PROBLEM TO WORK ON → Write out every line below again exactly as it stands, skipping each image.

RECORDS FOR THIS EXERCISE →
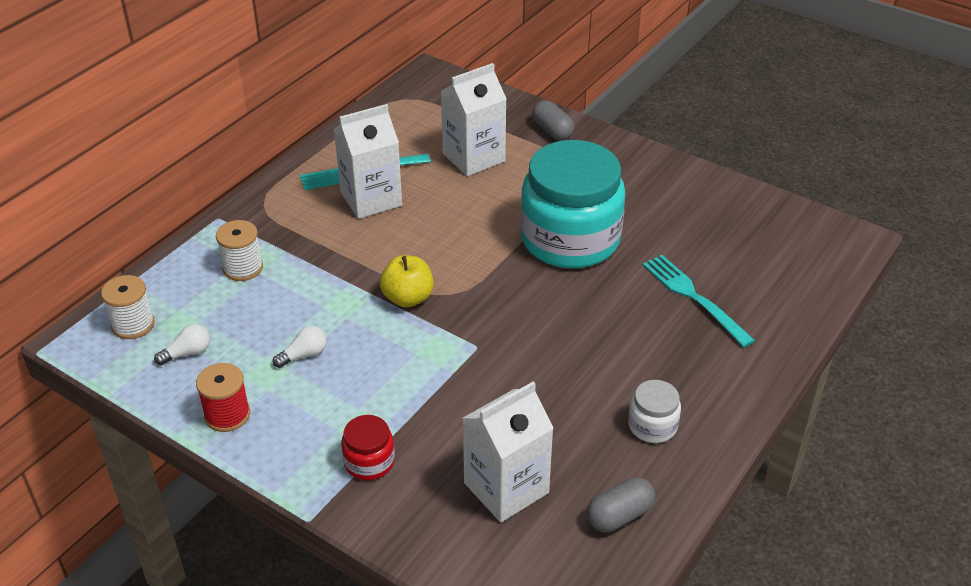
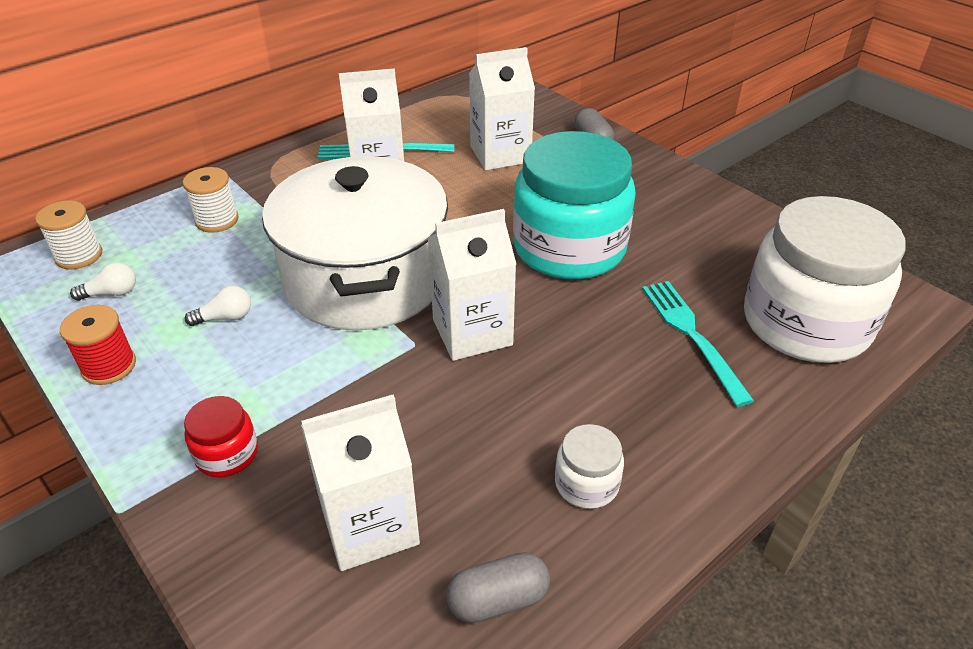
camera: 15 degrees right, 0 degrees up
(408, 298) = (365, 278): yellow apple -> white pot
(519, 328) = (472, 332): none -> white carton
(777, 271) = (805, 323): none -> white jar

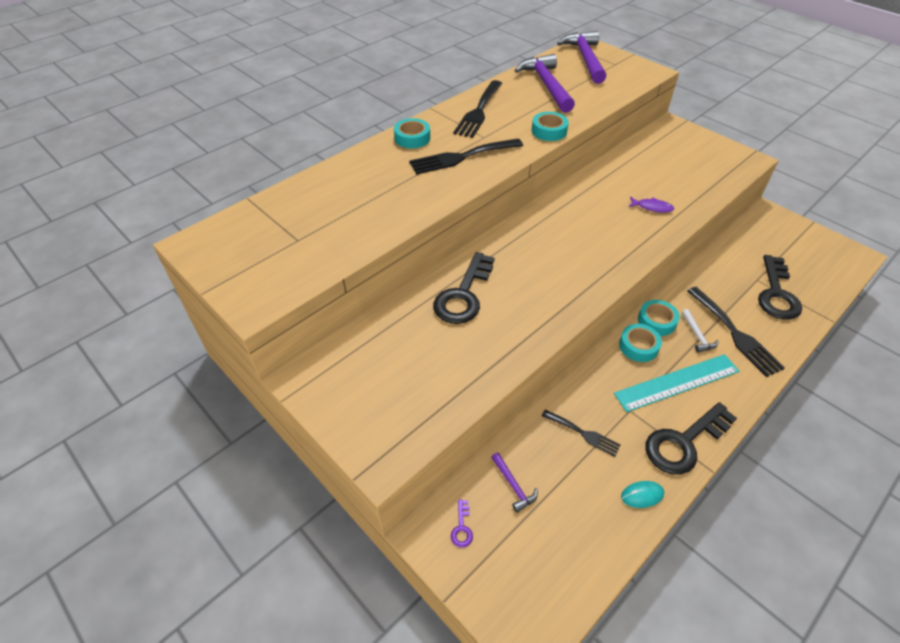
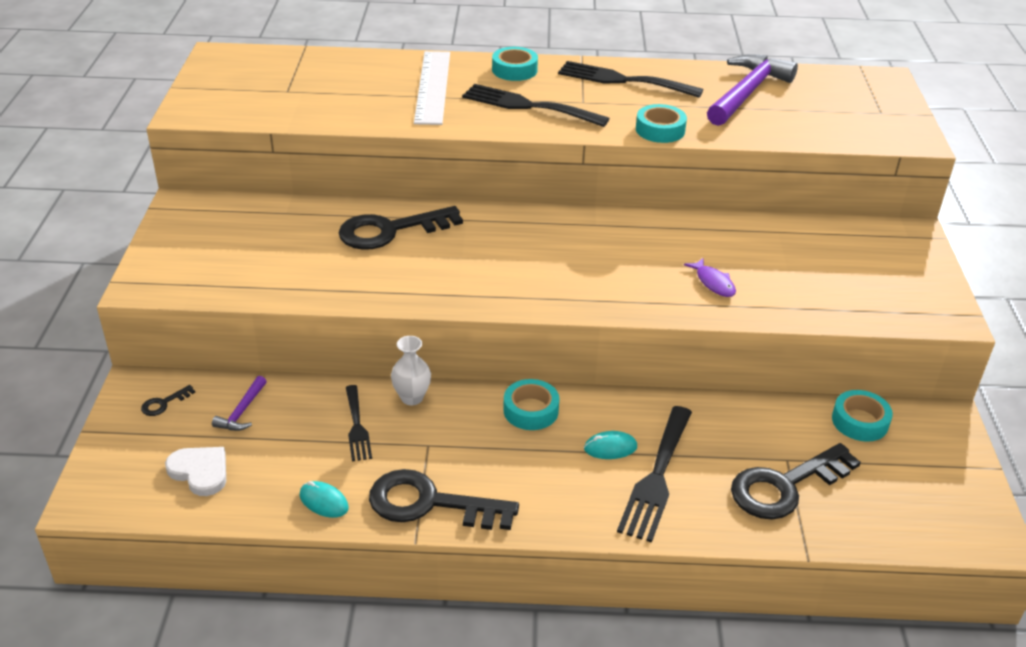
camera: 45 degrees right, 10 degrees down
(386, 178) = (432, 87): none -> white ruler
(462, 527) = (164, 403): purple key -> black key
(478, 111) = (622, 80): black fork -> black fork turned 45 degrees clockwise
(556, 548) = (200, 471): none -> white heart
(579, 390) = (412, 397): none -> white vase
(585, 59) = (852, 91): purple hammer -> none
(656, 321) = (589, 407): turquoise tape -> turquoise tape (860, 421)
(677, 382) = (513, 462): turquoise ruler -> none
(697, 335) = (610, 448): white hammer -> turquoise mouse

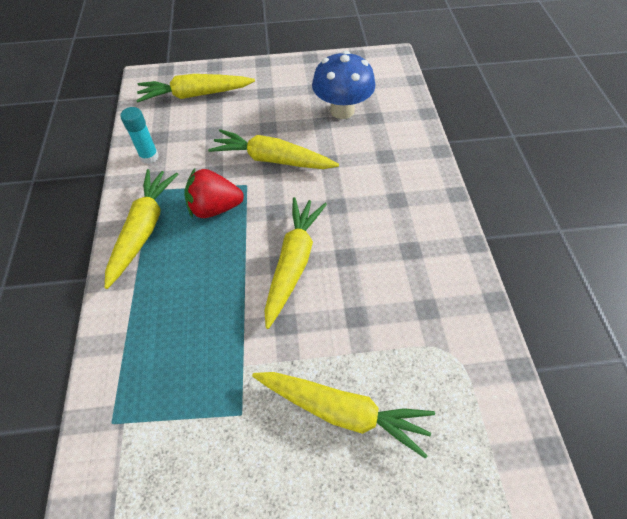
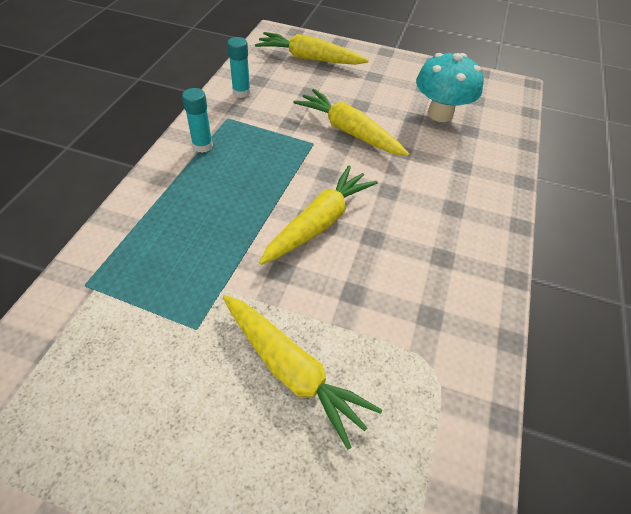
camera: 20 degrees right, 5 degrees down
(143, 230) = (202, 146): yellow carrot -> turquoise glue stick
(215, 208) = (274, 151): red strawberry -> none
(342, 110) = (440, 114): blue mushroom -> turquoise mushroom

TASK ANSWER →
camera: 15 degrees right, 0 degrees up
(408, 298) = (365, 278): yellow apple -> white pot
(519, 328) = (472, 332): none -> white carton
(777, 271) = (805, 323): none -> white jar

camera: 45 degrees right, 10 degrees down
(386, 178) = (432, 87): none -> white ruler
(462, 527) = (164, 403): purple key -> black key
(478, 111) = (622, 80): black fork -> black fork turned 45 degrees clockwise
(556, 548) = (200, 471): none -> white heart
(579, 390) = (412, 397): none -> white vase
(585, 59) = (852, 91): purple hammer -> none
(656, 321) = (589, 407): turquoise tape -> turquoise tape (860, 421)
(677, 382) = (513, 462): turquoise ruler -> none
(697, 335) = (610, 448): white hammer -> turquoise mouse

camera: 20 degrees right, 5 degrees down
(143, 230) = (202, 146): yellow carrot -> turquoise glue stick
(215, 208) = (274, 151): red strawberry -> none
(342, 110) = (440, 114): blue mushroom -> turquoise mushroom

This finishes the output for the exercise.